WORK ORDER: There is a line containing "green banana: 3 -> 1" in the records below. Repeat it and every line after it, exactly, through the final line, but no pictures.

(Collected data)
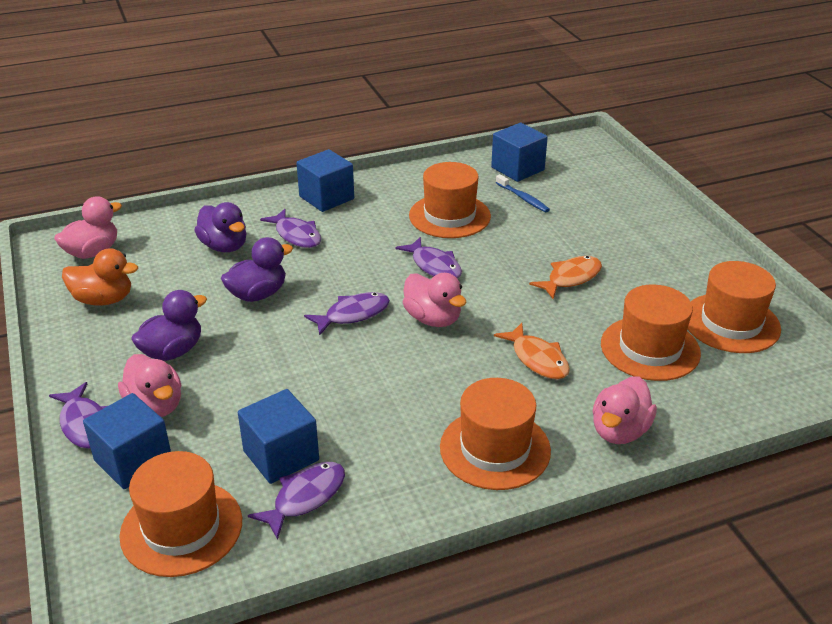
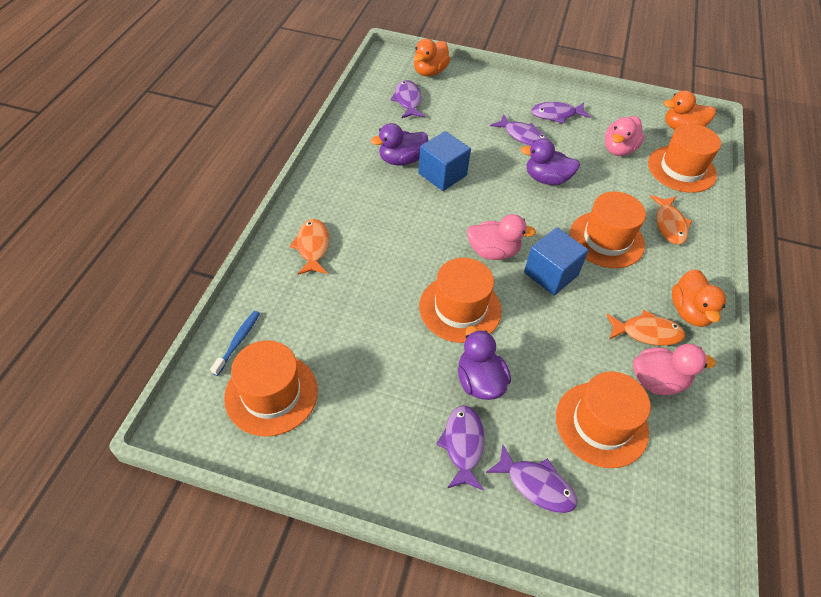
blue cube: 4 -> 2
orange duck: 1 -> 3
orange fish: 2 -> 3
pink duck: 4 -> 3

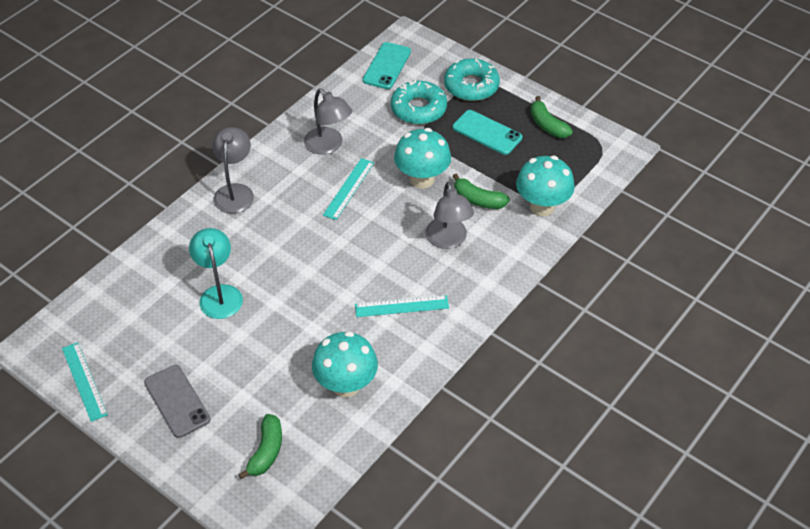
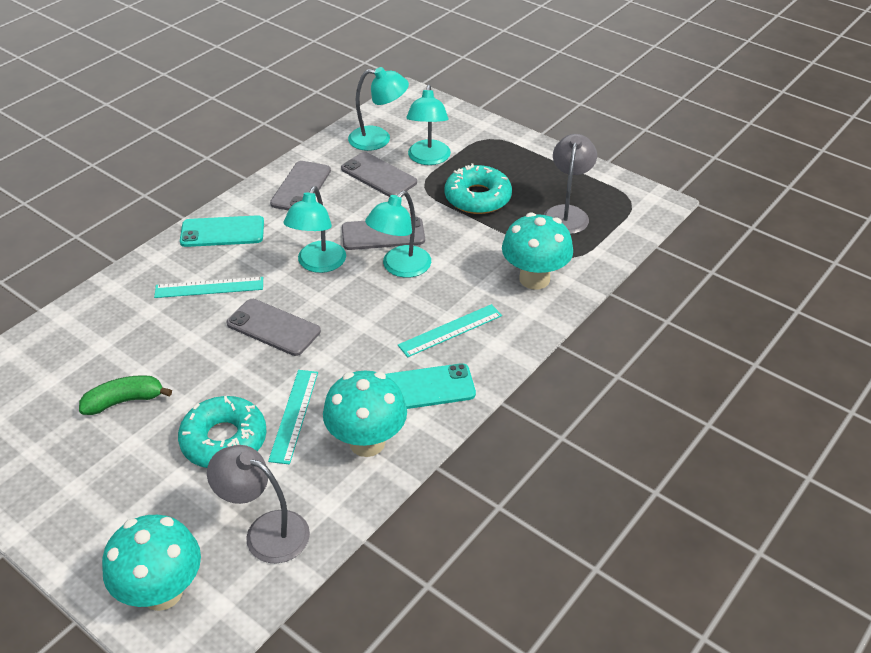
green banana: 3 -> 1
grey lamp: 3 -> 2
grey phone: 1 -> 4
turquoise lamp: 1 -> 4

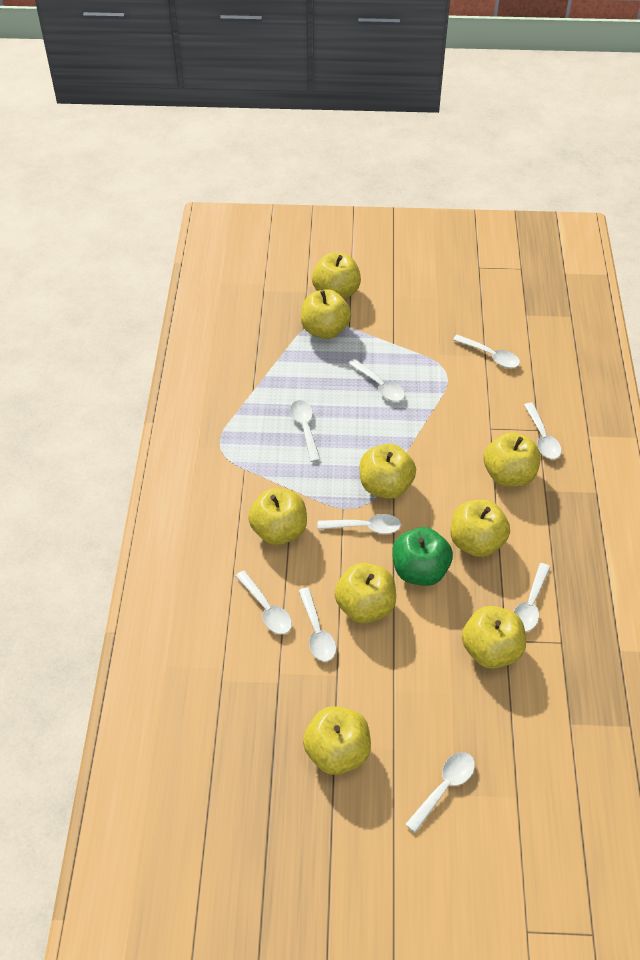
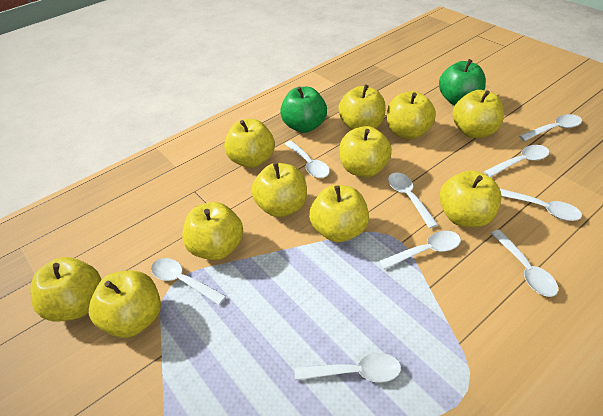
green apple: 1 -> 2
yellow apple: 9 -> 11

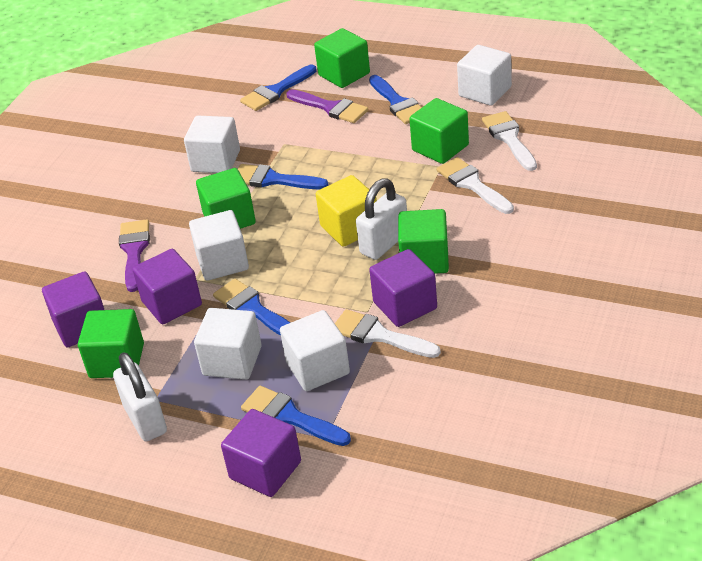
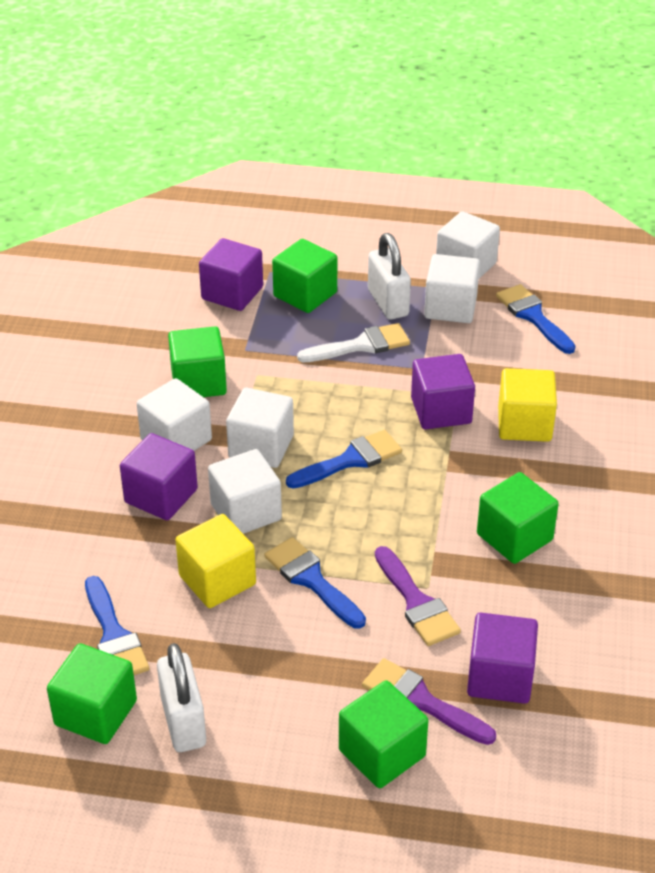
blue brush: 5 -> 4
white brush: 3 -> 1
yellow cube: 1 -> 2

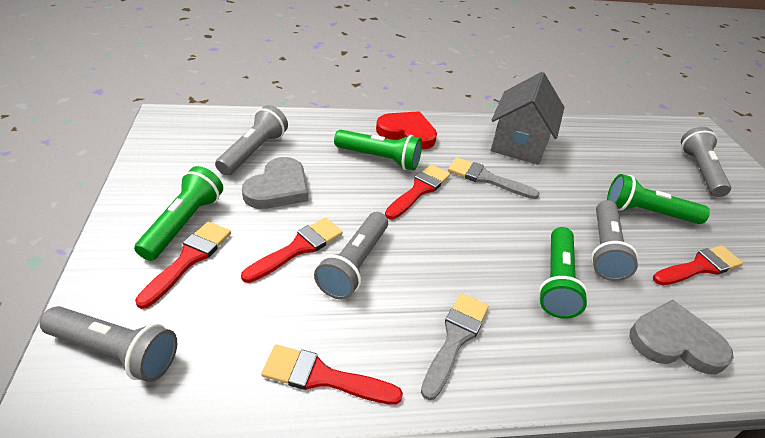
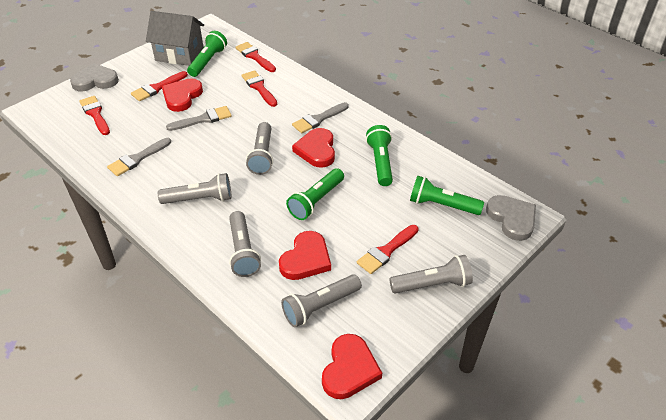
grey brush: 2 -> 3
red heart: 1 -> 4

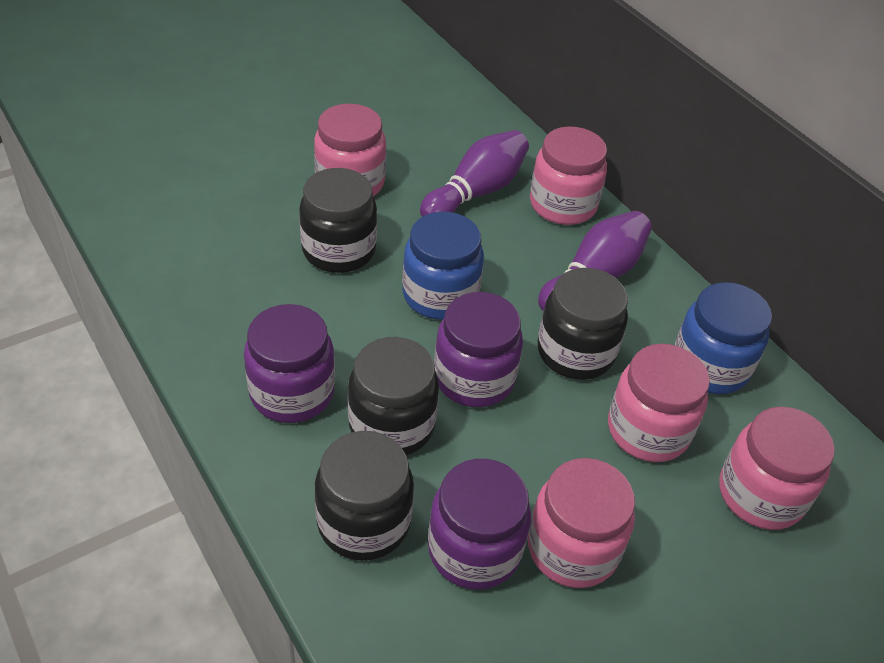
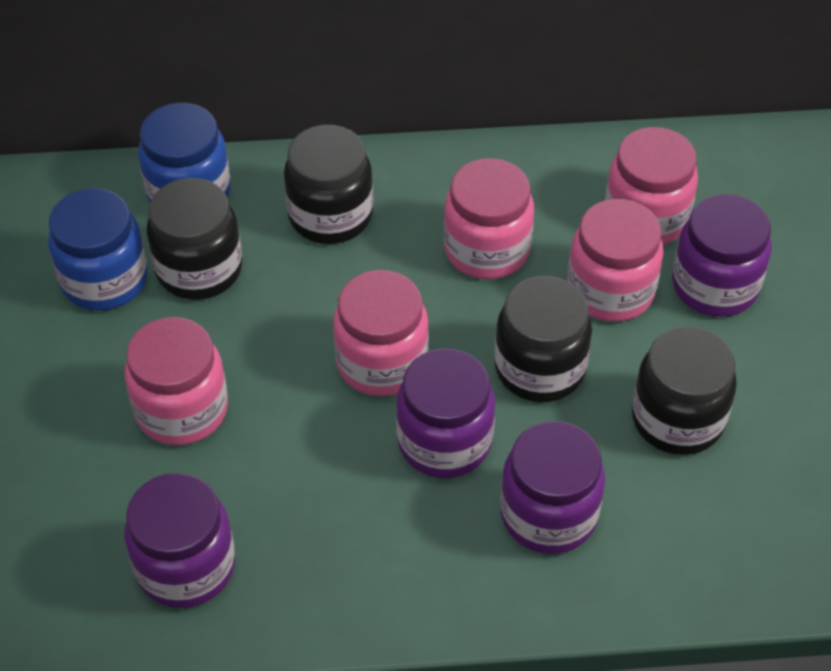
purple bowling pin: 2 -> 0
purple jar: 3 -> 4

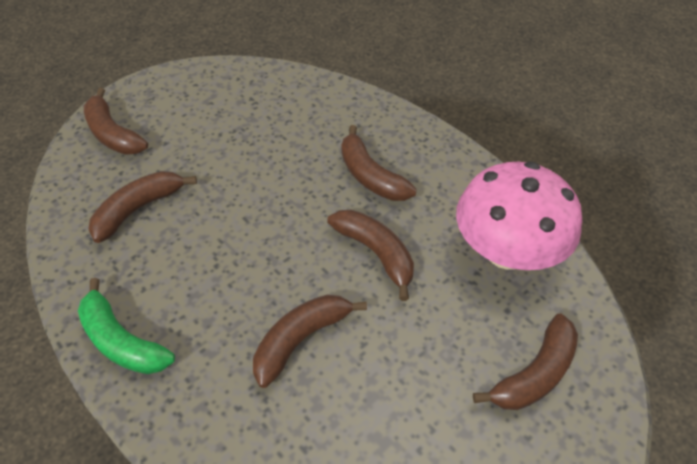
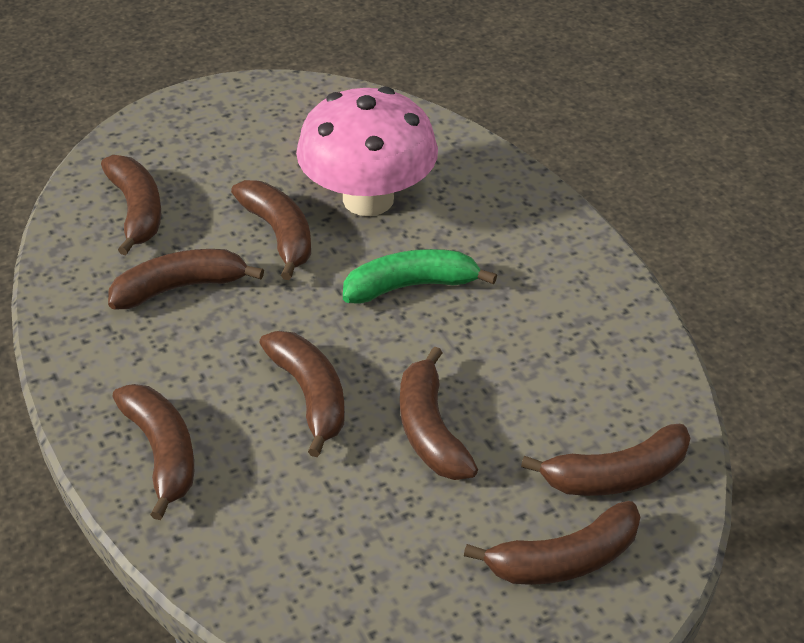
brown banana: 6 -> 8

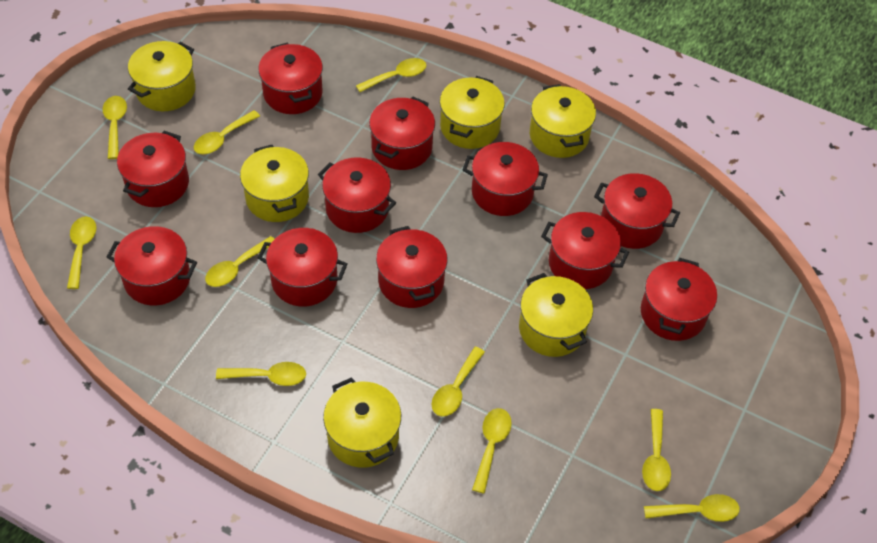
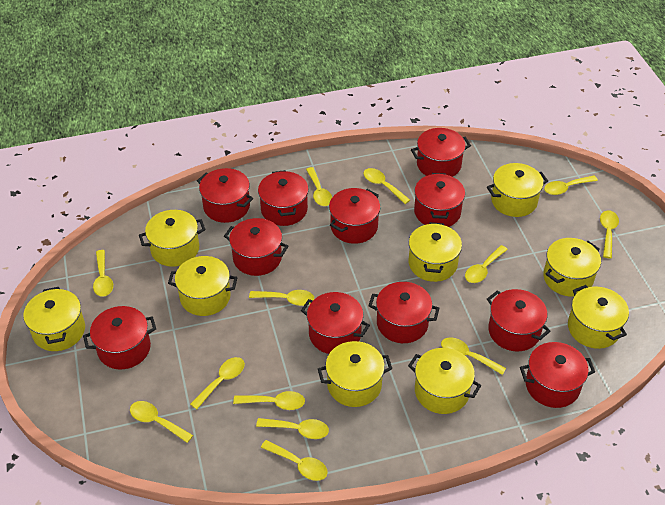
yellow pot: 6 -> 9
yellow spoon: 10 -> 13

SOLUTION FOR THIS TASK:
green banana: 3 -> 1
grey lamp: 3 -> 2
grey phone: 1 -> 4
turquoise lamp: 1 -> 4

green apple: 1 -> 2
yellow apple: 9 -> 11

blue brush: 5 -> 4
white brush: 3 -> 1
yellow cube: 1 -> 2

grey brush: 2 -> 3
red heart: 1 -> 4

purple bowling pin: 2 -> 0
purple jar: 3 -> 4

brown banana: 6 -> 8

yellow pot: 6 -> 9
yellow spoon: 10 -> 13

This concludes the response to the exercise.